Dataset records
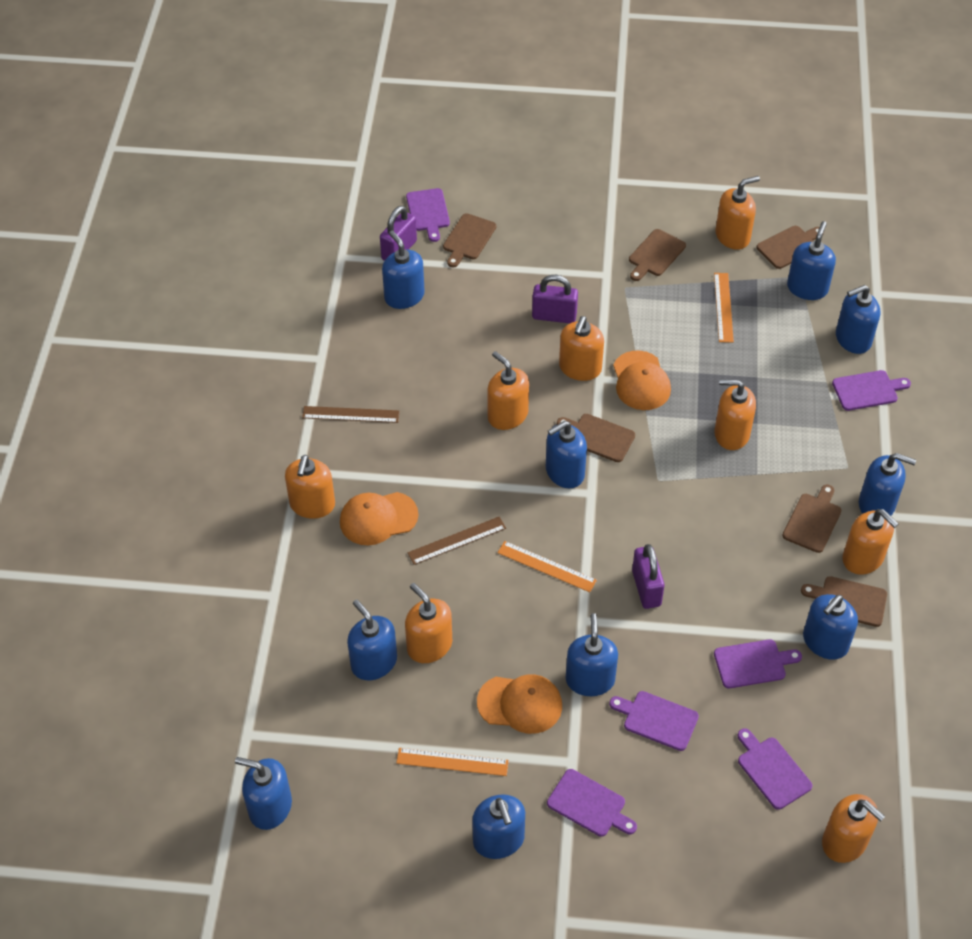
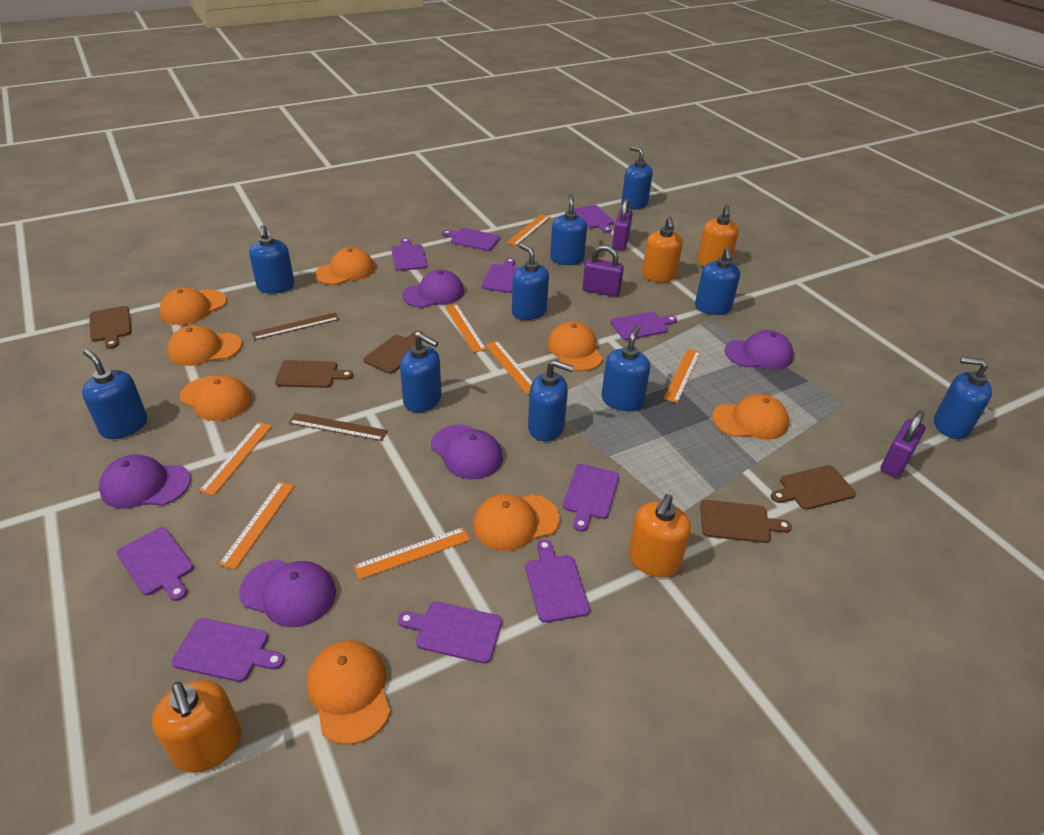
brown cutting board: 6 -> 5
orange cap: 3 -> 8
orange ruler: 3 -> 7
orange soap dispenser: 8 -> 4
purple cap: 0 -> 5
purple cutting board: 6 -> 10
---
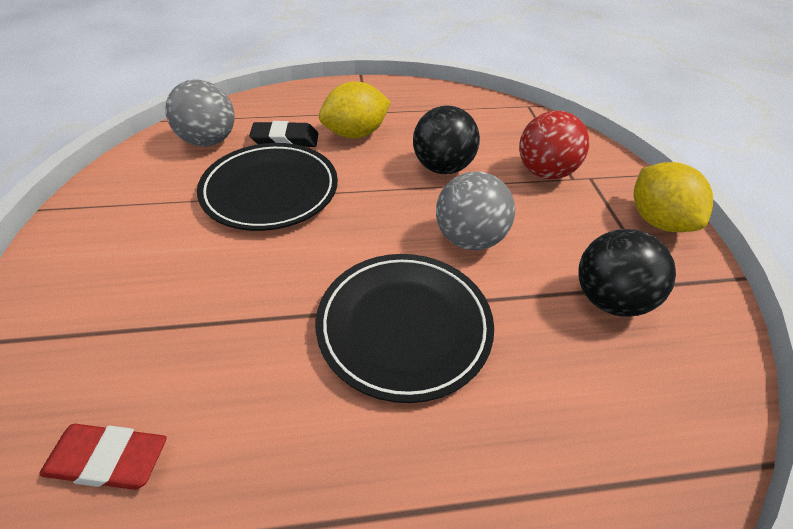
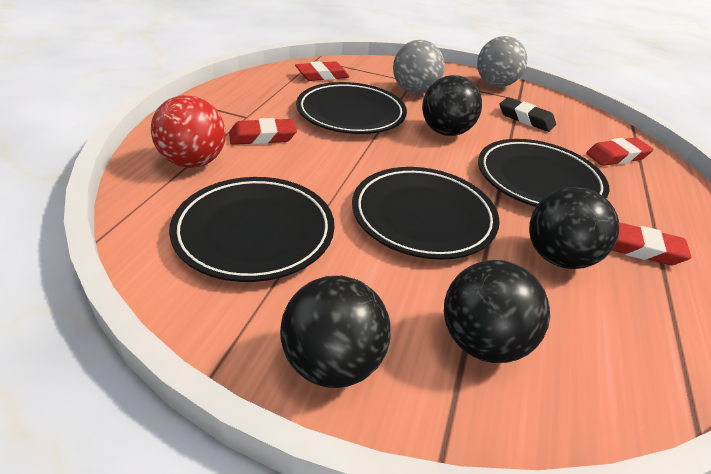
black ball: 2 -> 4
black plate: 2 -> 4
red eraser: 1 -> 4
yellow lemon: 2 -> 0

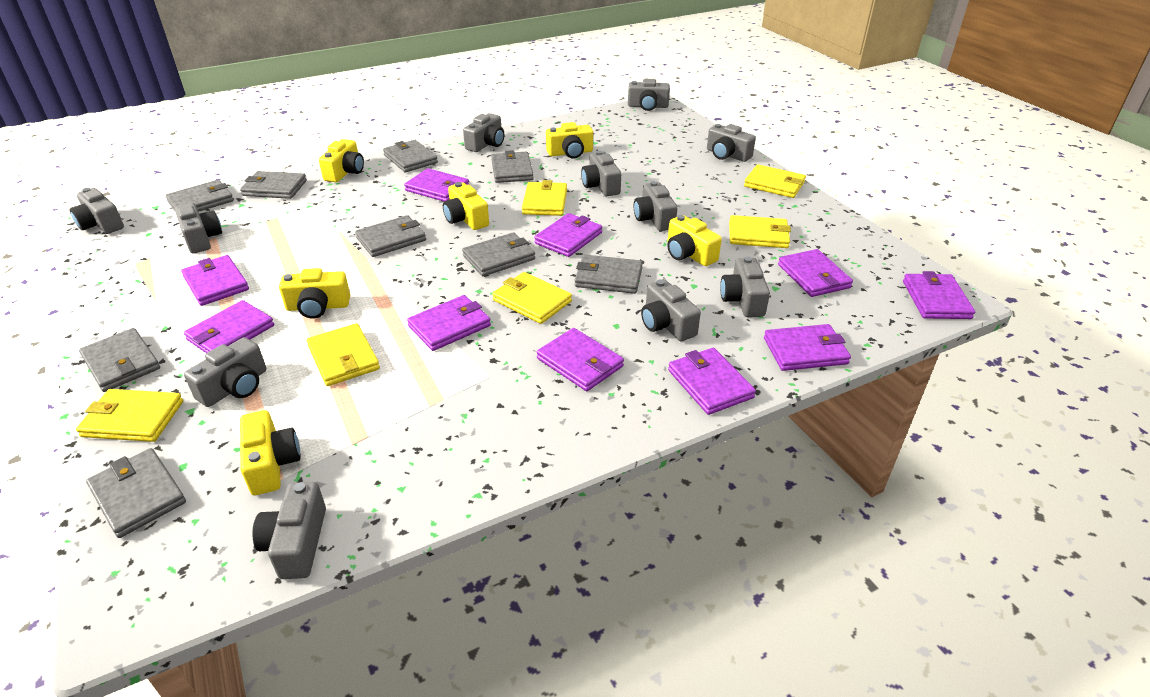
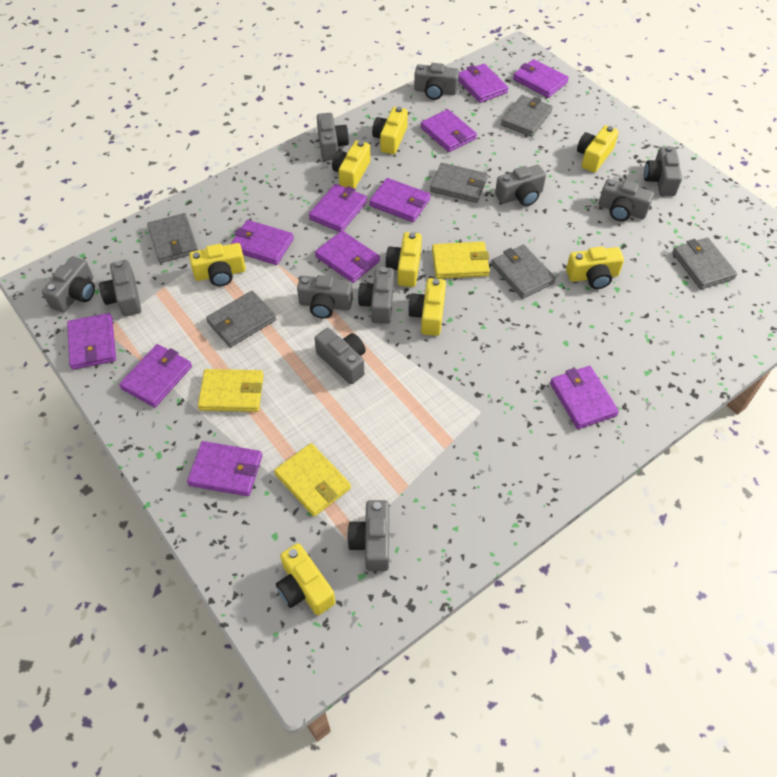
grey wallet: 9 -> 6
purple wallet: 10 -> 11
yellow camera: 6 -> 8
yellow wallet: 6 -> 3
==
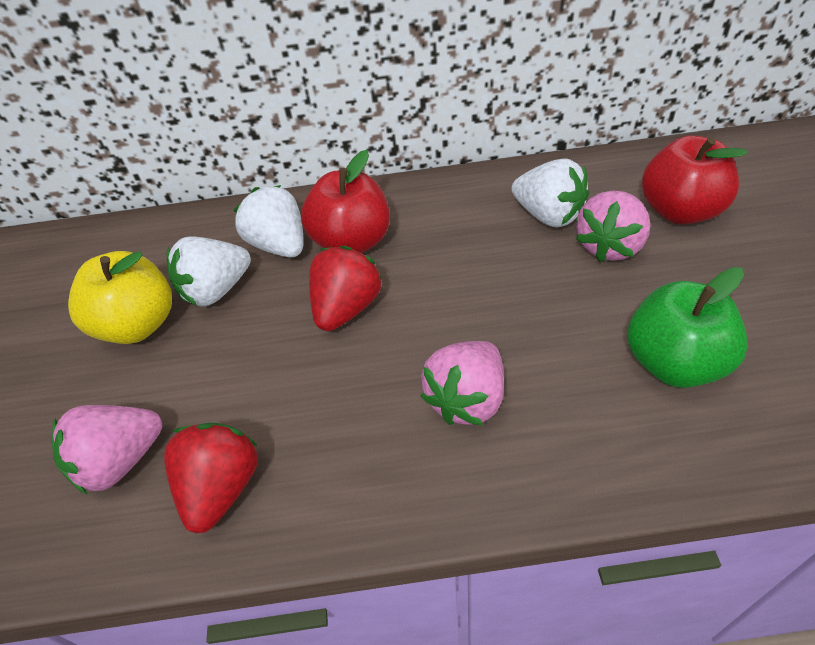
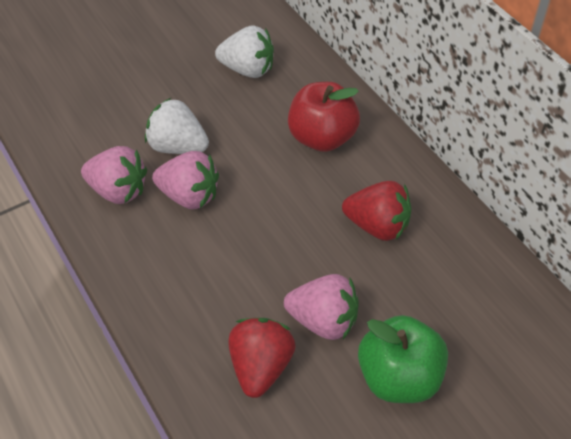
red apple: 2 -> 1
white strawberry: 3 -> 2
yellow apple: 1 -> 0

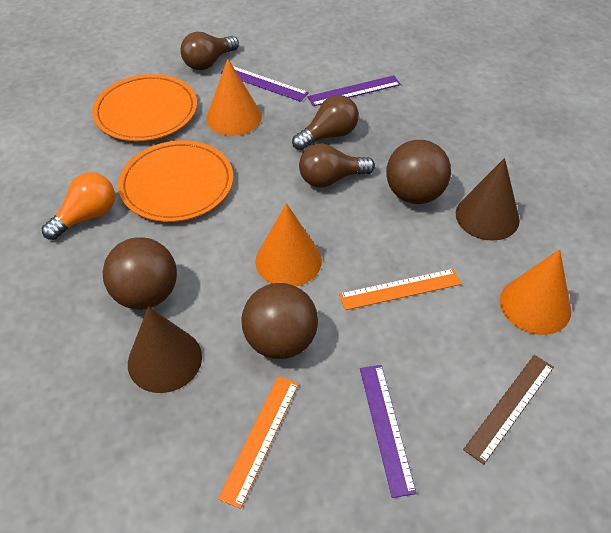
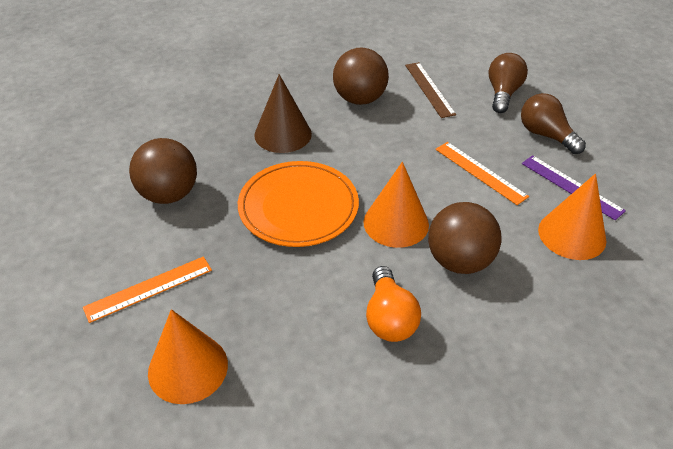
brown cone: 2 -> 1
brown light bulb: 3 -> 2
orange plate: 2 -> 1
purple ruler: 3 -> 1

**WORK REQUEST**
One stretch of the lines above is wanted, from the line that contains "brown cutting board: 6 -> 5" through the line that contains "purple cutting board: 6 -> 10". Output it exactly.

**EXPECTED ANSWER**
brown cutting board: 6 -> 5
orange cap: 3 -> 8
orange ruler: 3 -> 7
orange soap dispenser: 8 -> 4
purple cap: 0 -> 5
purple cutting board: 6 -> 10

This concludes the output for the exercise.